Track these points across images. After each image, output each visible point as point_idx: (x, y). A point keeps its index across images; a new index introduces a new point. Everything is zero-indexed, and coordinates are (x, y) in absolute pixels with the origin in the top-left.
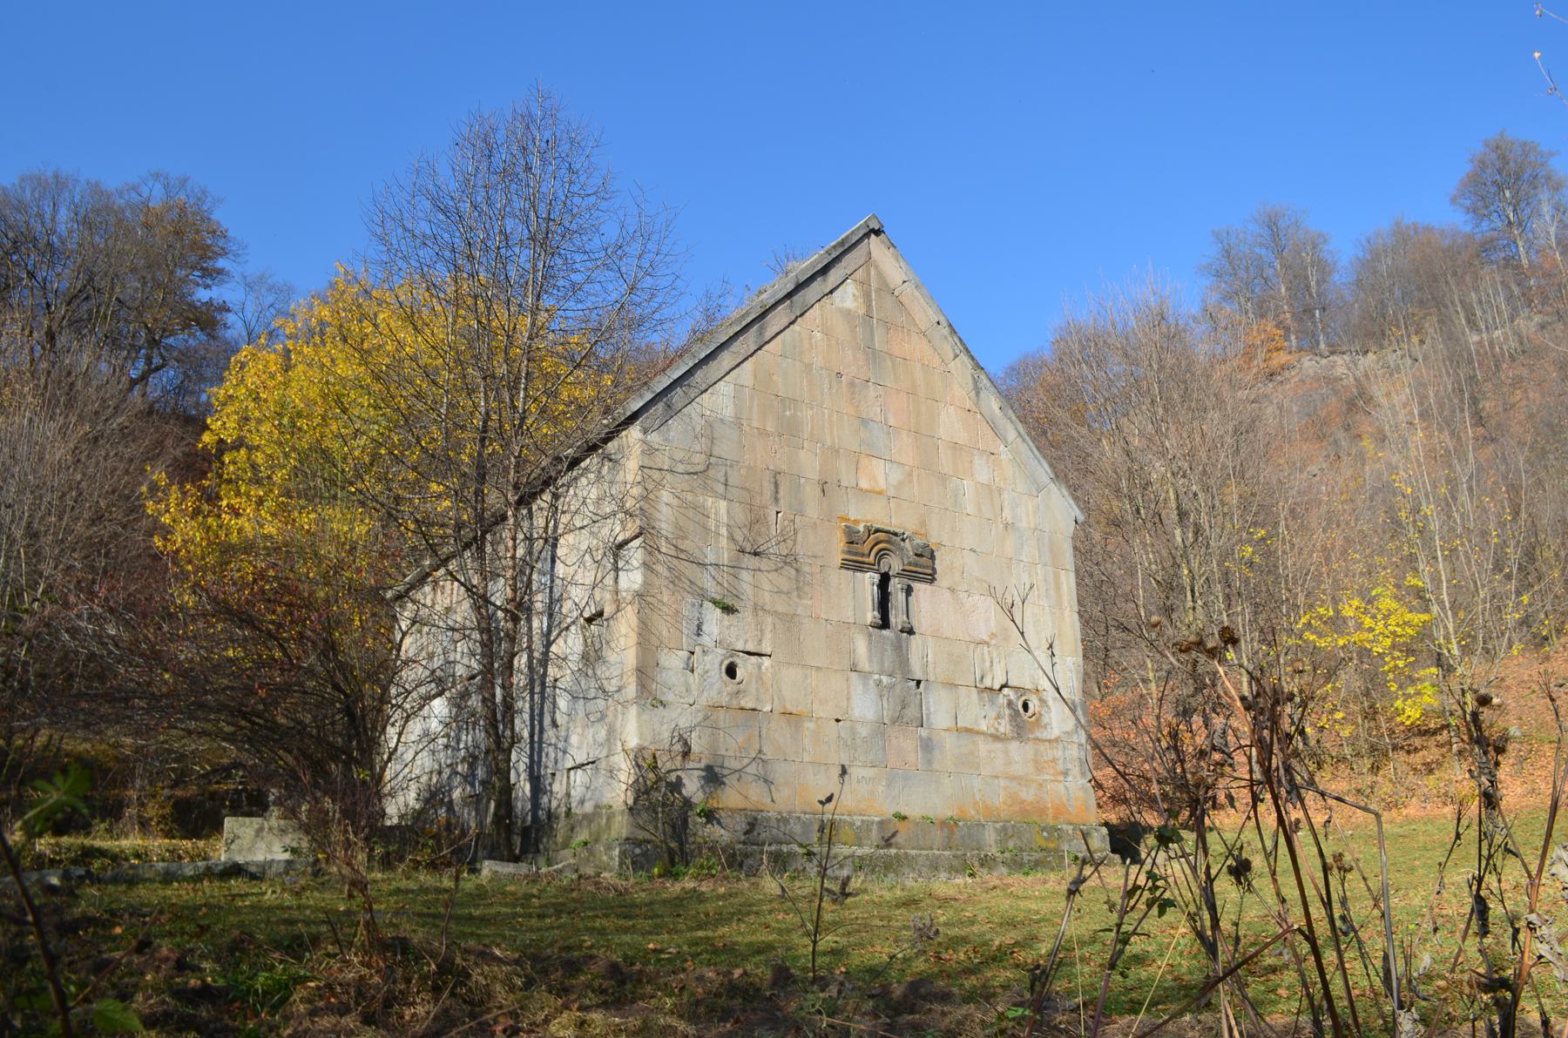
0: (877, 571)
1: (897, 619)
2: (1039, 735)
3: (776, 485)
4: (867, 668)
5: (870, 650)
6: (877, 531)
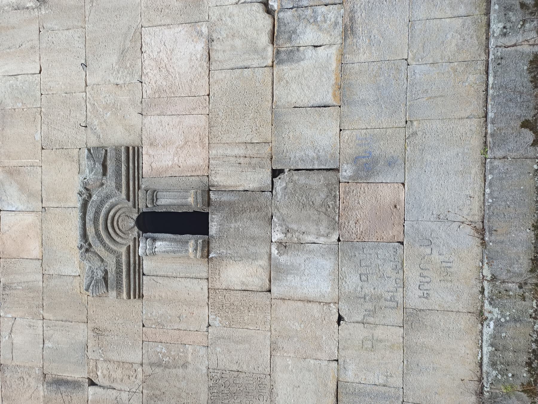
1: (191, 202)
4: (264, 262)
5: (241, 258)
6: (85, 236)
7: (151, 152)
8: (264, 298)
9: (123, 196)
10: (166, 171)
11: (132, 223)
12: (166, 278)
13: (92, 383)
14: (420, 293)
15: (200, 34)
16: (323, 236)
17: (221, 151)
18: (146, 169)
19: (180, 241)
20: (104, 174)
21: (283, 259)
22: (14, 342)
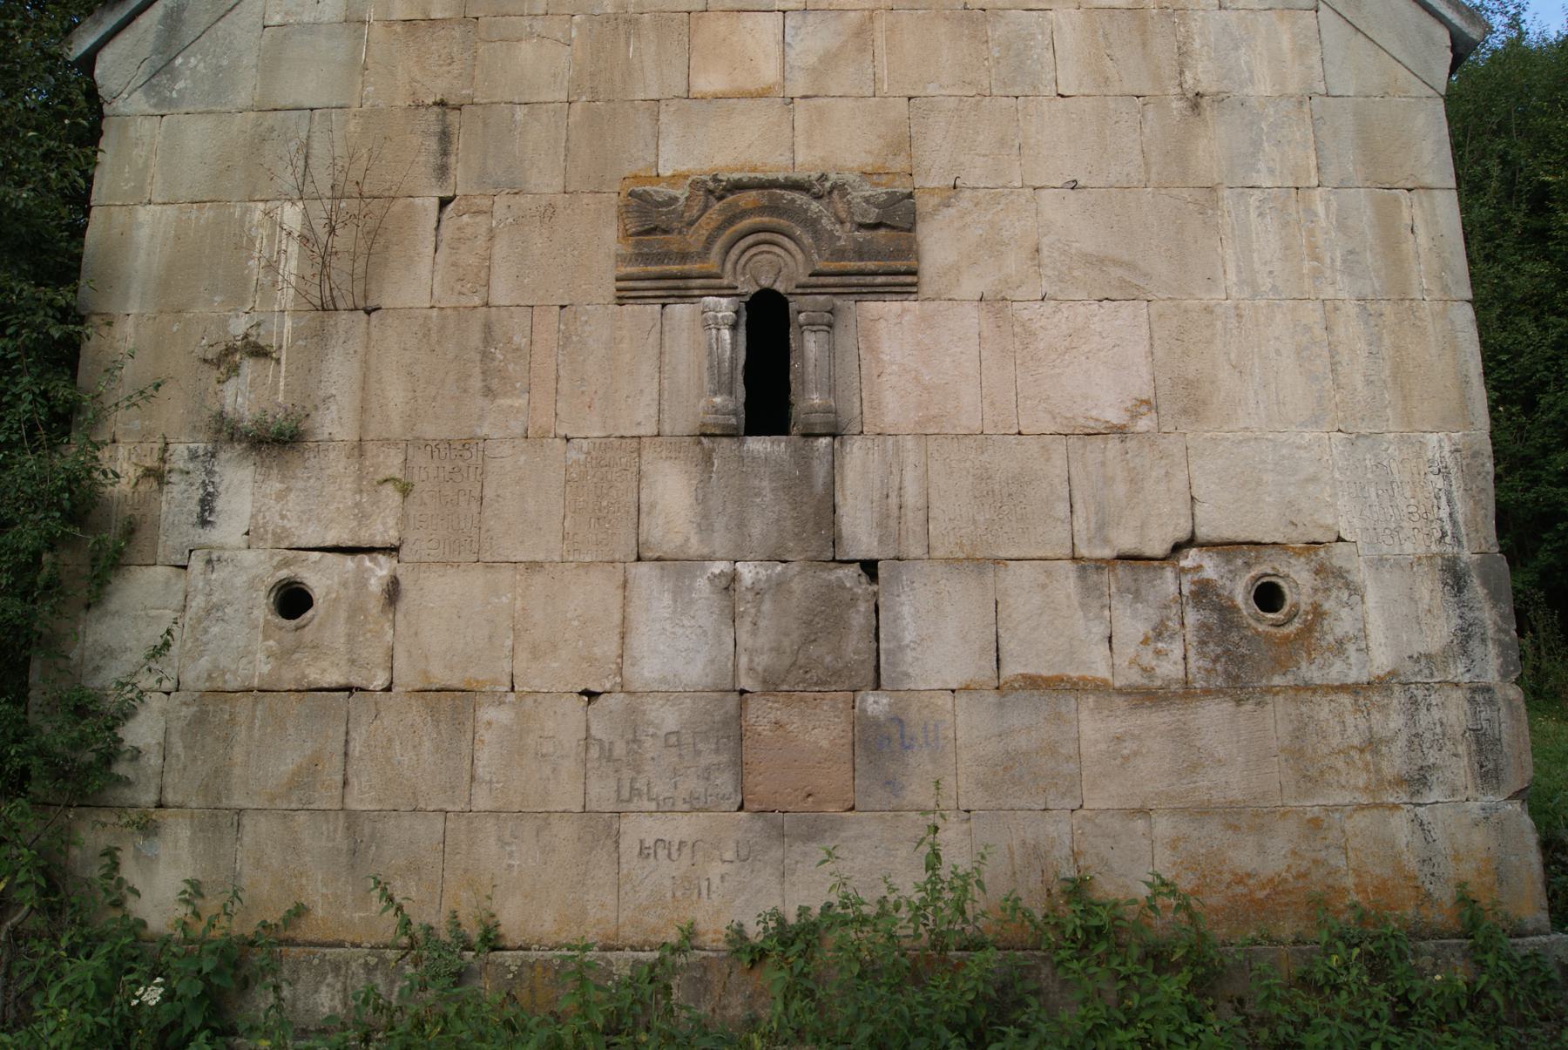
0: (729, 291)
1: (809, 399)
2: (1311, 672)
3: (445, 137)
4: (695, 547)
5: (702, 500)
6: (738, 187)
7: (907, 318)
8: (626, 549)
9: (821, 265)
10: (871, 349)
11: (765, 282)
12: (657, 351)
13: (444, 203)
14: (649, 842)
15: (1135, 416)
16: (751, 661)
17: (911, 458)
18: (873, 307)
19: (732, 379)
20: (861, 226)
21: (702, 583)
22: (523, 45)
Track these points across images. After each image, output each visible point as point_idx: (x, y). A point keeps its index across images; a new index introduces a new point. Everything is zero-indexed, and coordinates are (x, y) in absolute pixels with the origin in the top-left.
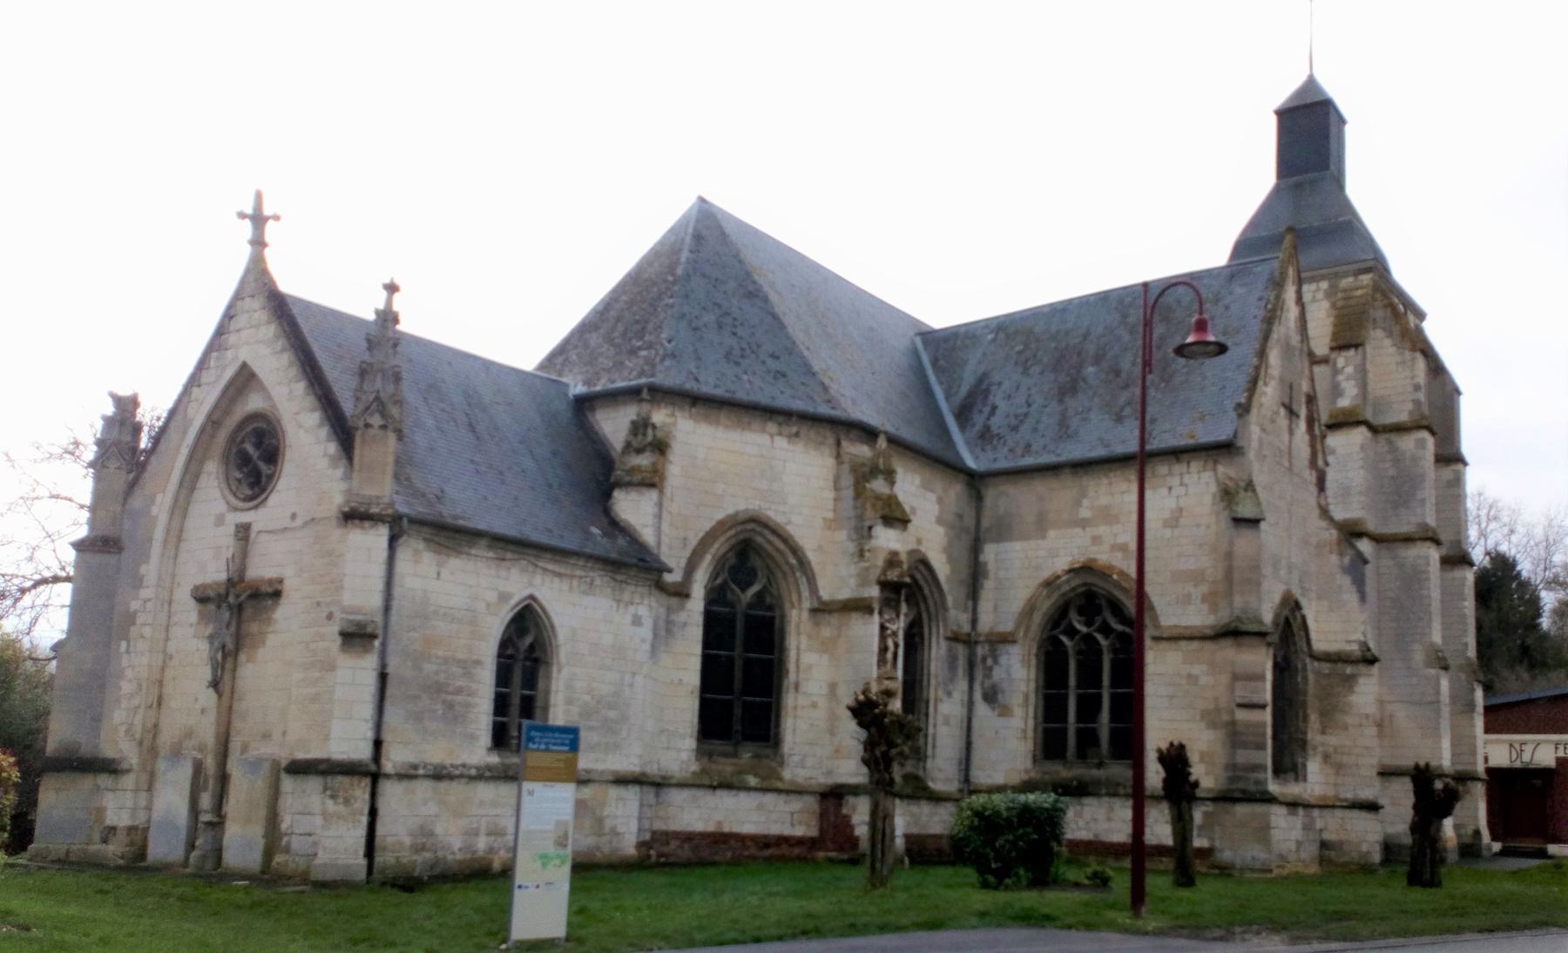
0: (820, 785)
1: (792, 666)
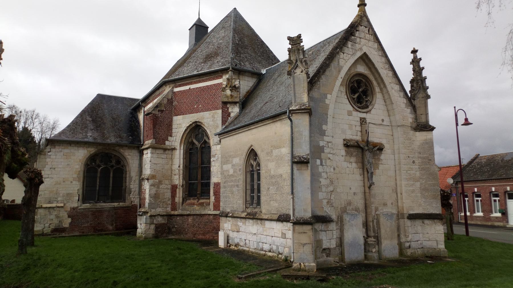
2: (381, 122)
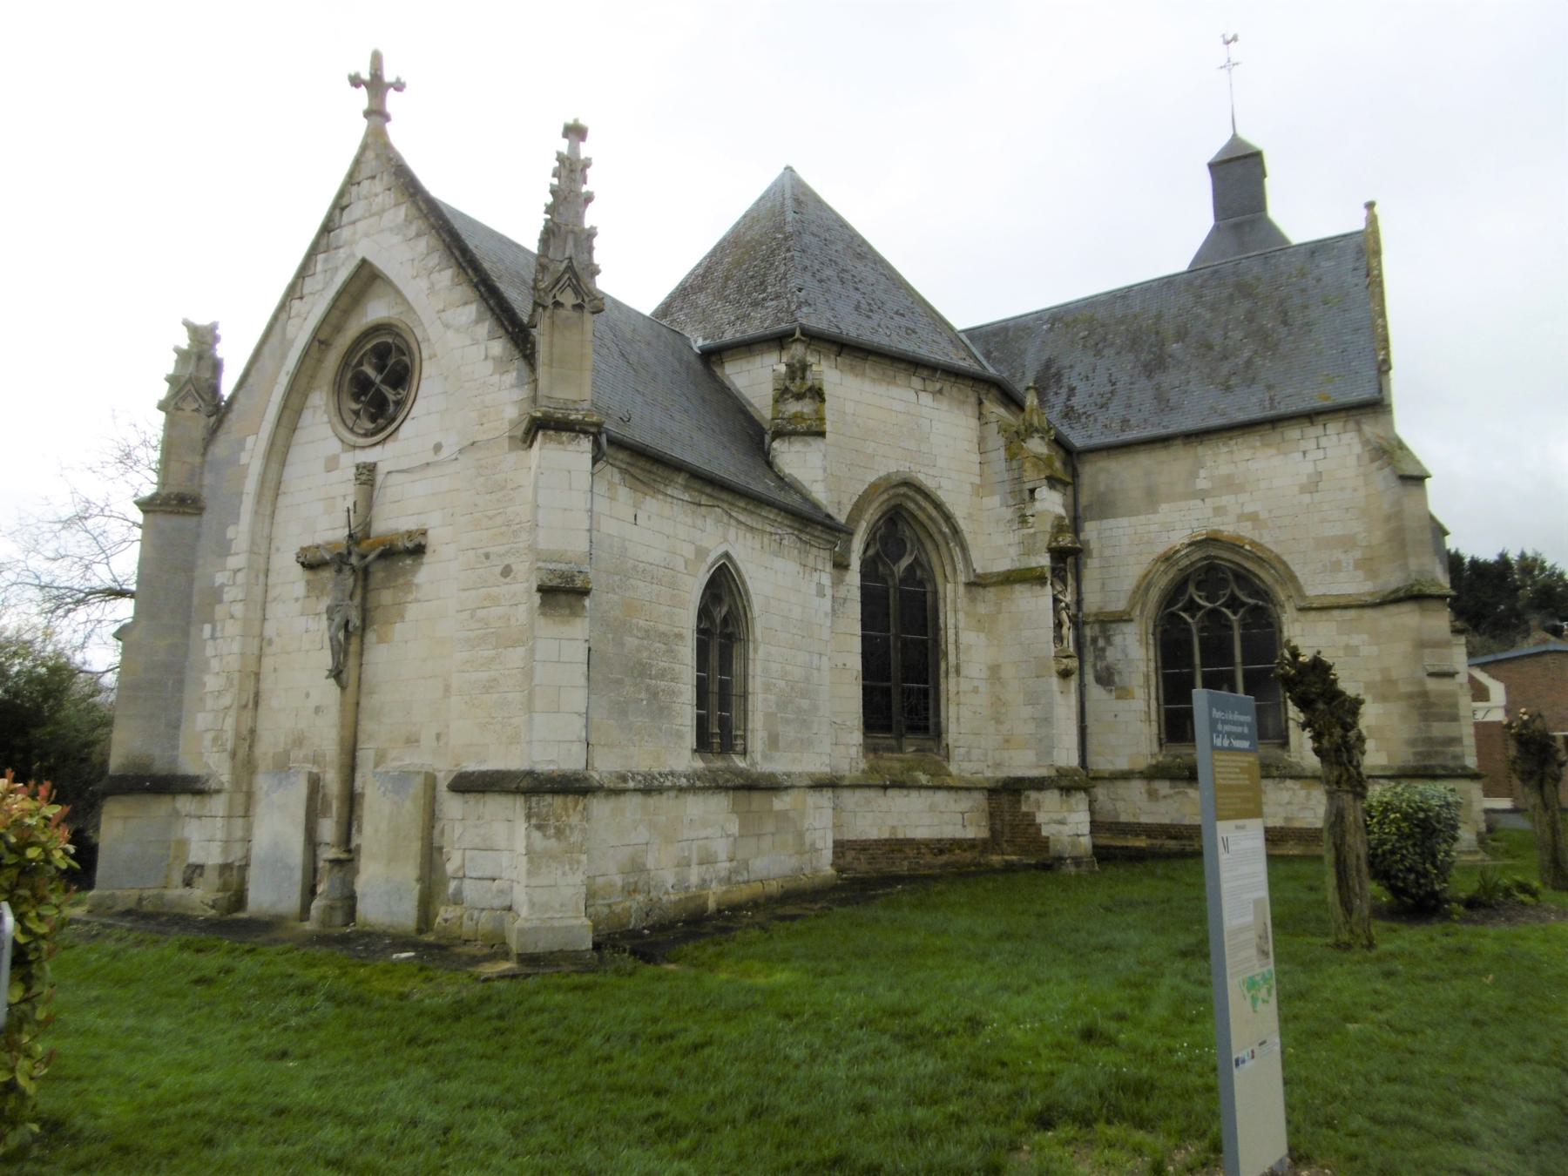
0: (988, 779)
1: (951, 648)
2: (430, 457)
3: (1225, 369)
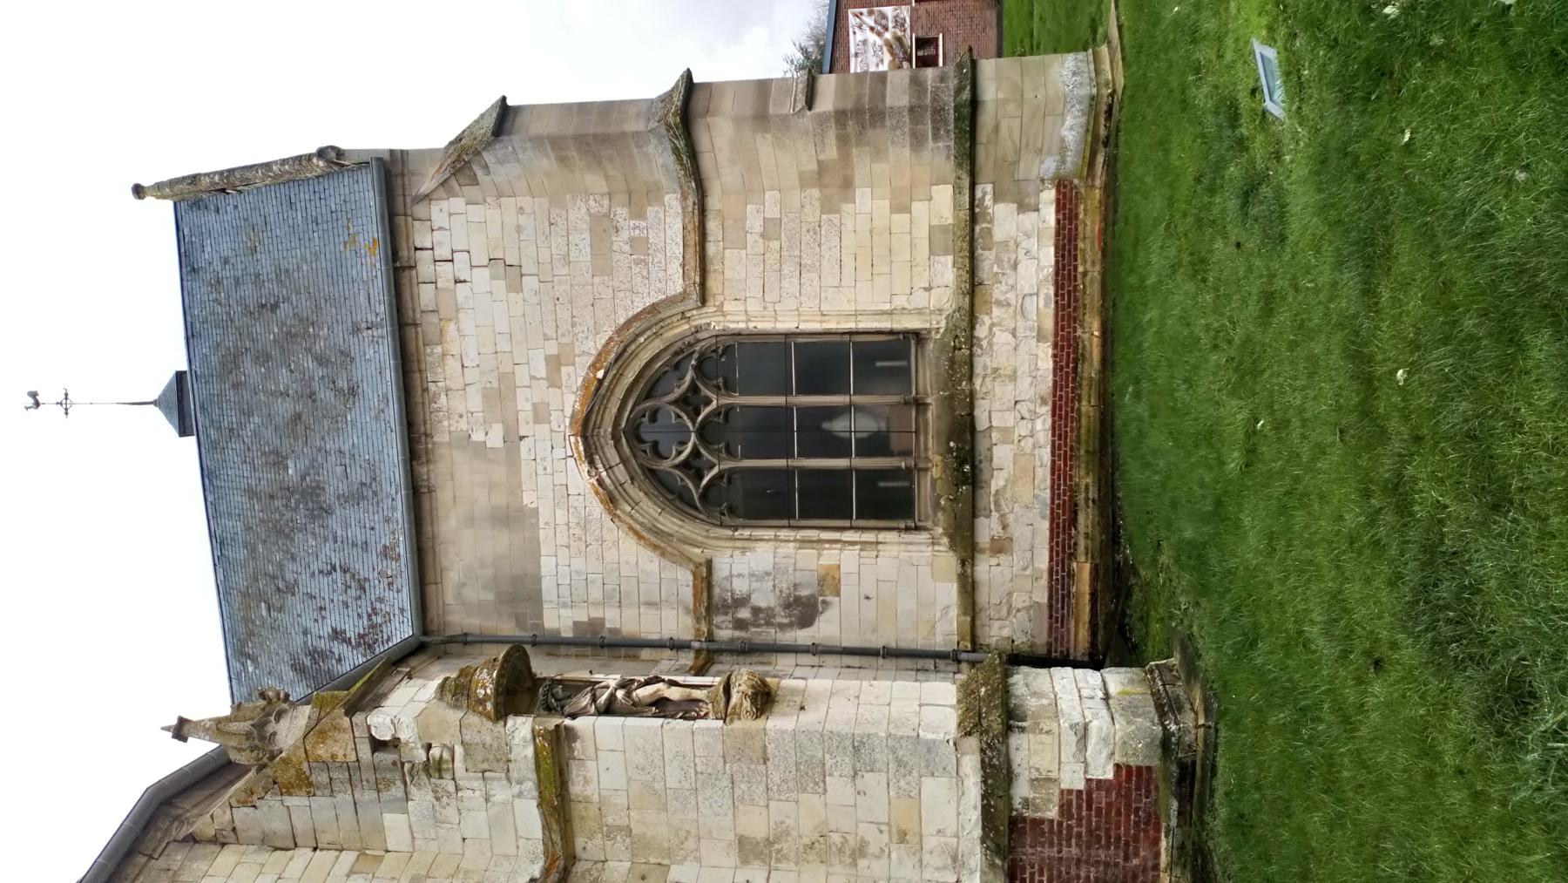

· · · · ·

Recast every line of the records above as one numbered list, skipping blank lines and leaving the pictures out.

Exercise output —
1. Track these points across images. After each image, output each visible point as point_idx: (x, y). A point keeps its index across images; a new index introduces a new point. Everything is zero-indexed, and coordinates are (x, y) in absolute pixels with the origin in the top-left.
2. 0: (877, 571)
3. 1: (897, 619)
4. 2: (1039, 735)
5. 3: (776, 485)
6. 4: (867, 668)
7. 5: (870, 650)
8. 6: (877, 531)
9. 1: (191, 202)
10. 4: (264, 262)
11. 5: (241, 258)
12. 6: (85, 236)
13. 7: (151, 152)
14. 8: (264, 298)
15. 9: (123, 196)
16. 10: (166, 171)
17. 11: (132, 223)
18. 12: (166, 278)
19. 13: (92, 383)
20. 14: (420, 293)
21. 15: (200, 34)
22. 16: (323, 236)
23. 17: (221, 151)
24. 18: (146, 169)
25. 19: (180, 241)
26. 20: (104, 174)
27. 21: (283, 259)
28. 22: (14, 342)
29. 0: (729, 291)
30. 1: (809, 399)
31. 2: (1311, 672)
32. 3: (445, 137)
33. 4: (695, 547)
34. 5: (702, 500)
35. 6: (738, 187)
36. 7: (907, 318)
37. 8: (626, 549)
38. 9: (821, 265)
39. 10: (871, 349)
40. 11: (765, 282)
41. 12: (657, 351)
42. 13: (444, 203)
43. 14: (649, 842)
44. 15: (1135, 416)
45. 16: (751, 661)
46. 17: (911, 458)
47. 18: (873, 307)
48. 19: (732, 379)
49. 20: (861, 226)
50. 21: (702, 583)
51. 22: (523, 45)
52. Track these points across images. After each image, output each visible point as point_idx: (x, y). A point keeps its index across images; a new index introduces a new point. Everything is zero-indexed, and coordinates are (x, y) in absolute pixels with the origin in the top-left.
53. 0: (820, 785)
54. 1: (792, 666)
55. 2: (381, 122)
56. 0: (988, 779)
57. 1: (951, 648)
58. 2: (430, 457)
59. 3: (1225, 369)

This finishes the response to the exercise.